» WHAT THE TASK ASKS
For each line of the listing that contains "SONAR", make a copy and return it.
#####
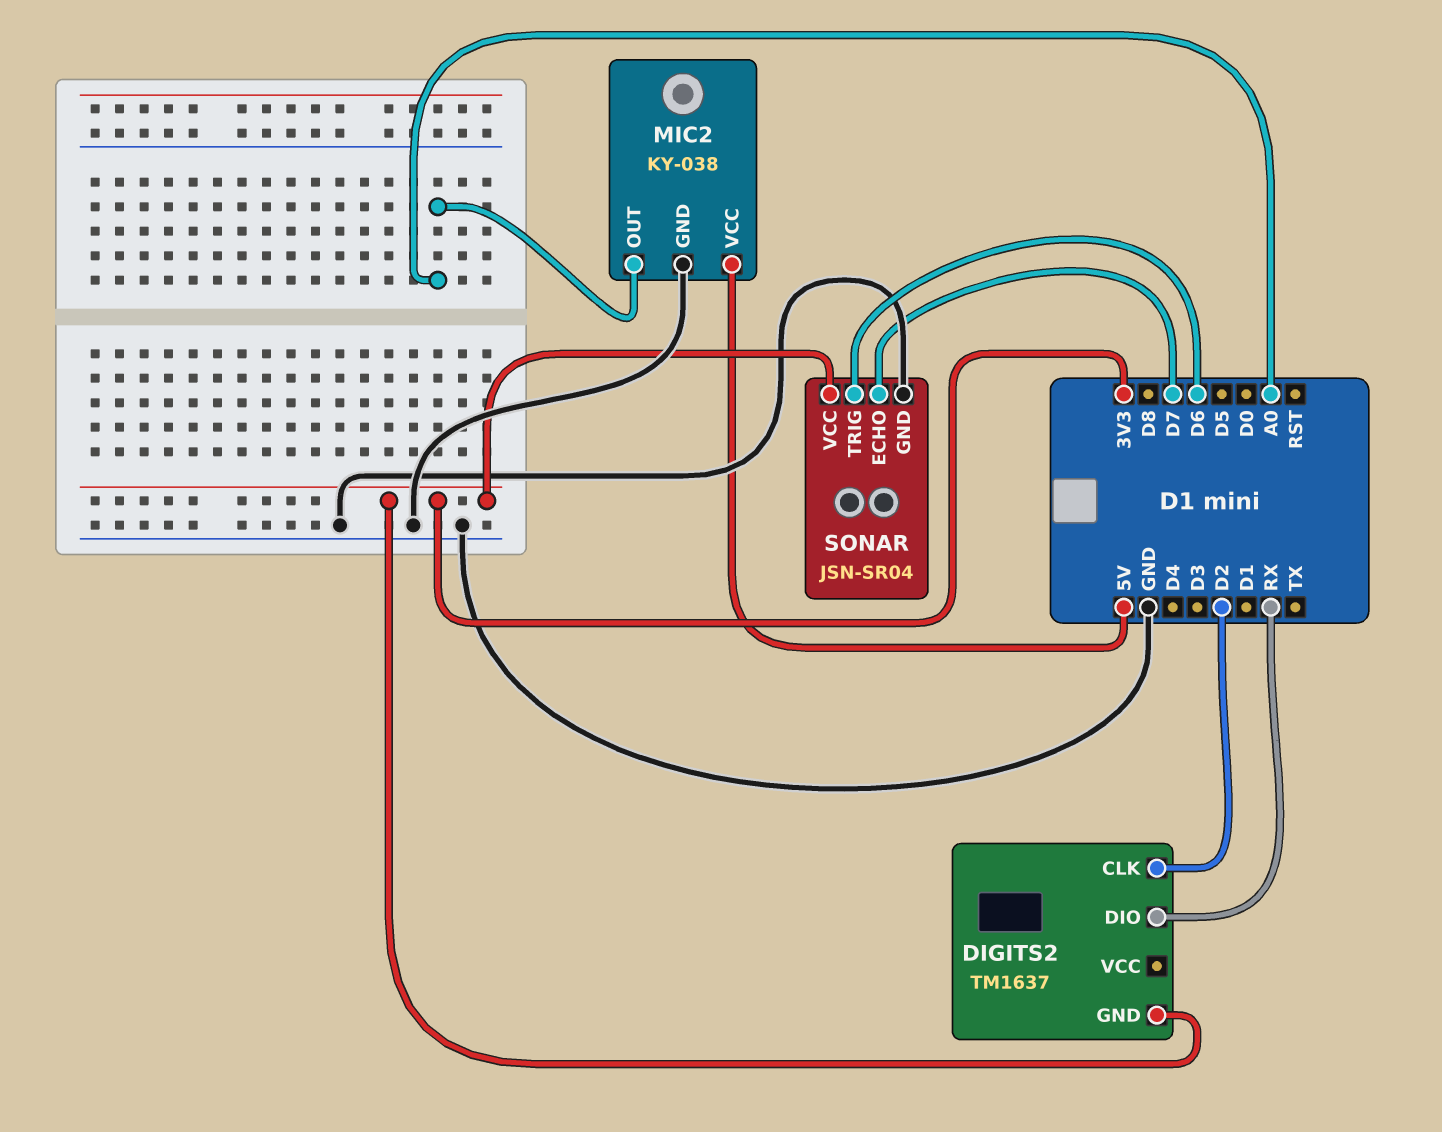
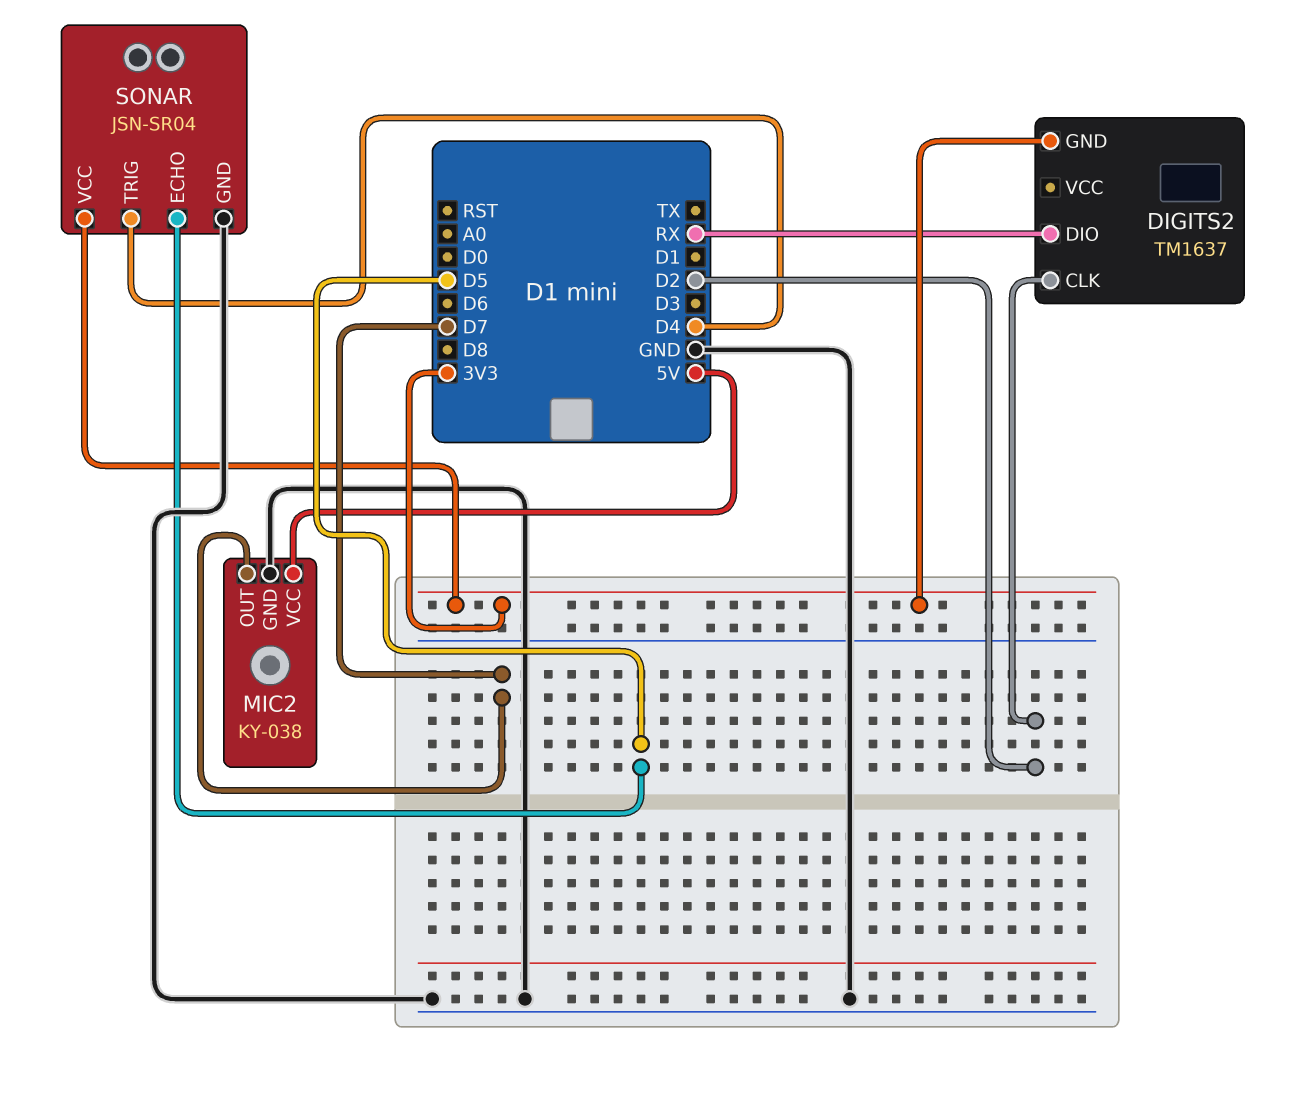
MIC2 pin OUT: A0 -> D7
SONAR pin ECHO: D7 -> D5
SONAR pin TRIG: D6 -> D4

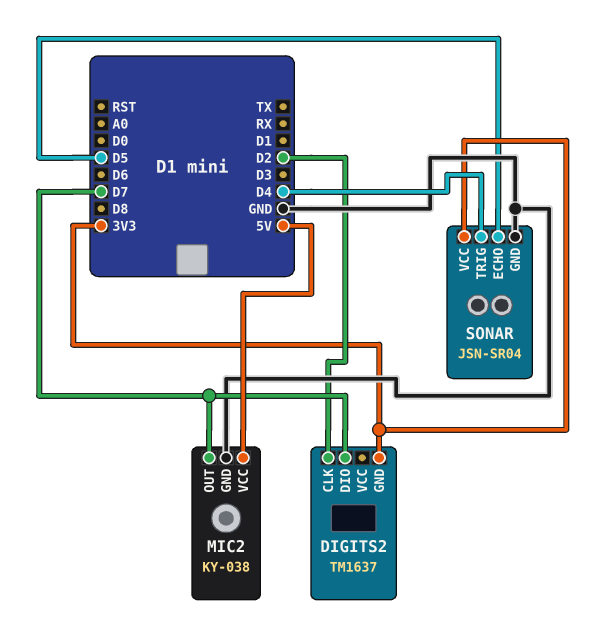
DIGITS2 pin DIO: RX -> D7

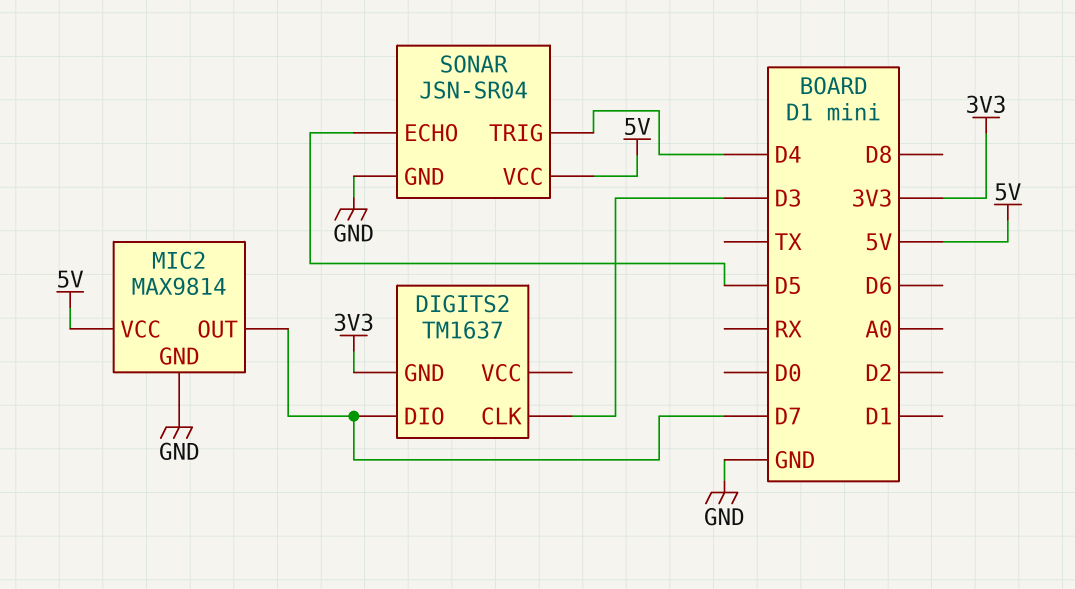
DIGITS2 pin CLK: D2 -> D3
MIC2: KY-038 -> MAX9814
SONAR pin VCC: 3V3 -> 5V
#####
» SOLUTION TO THIS PROBLEM
SONAR pin ECHO: D7 -> D5
SONAR pin TRIG: D6 -> D4
SONAR pin VCC: 3V3 -> 5V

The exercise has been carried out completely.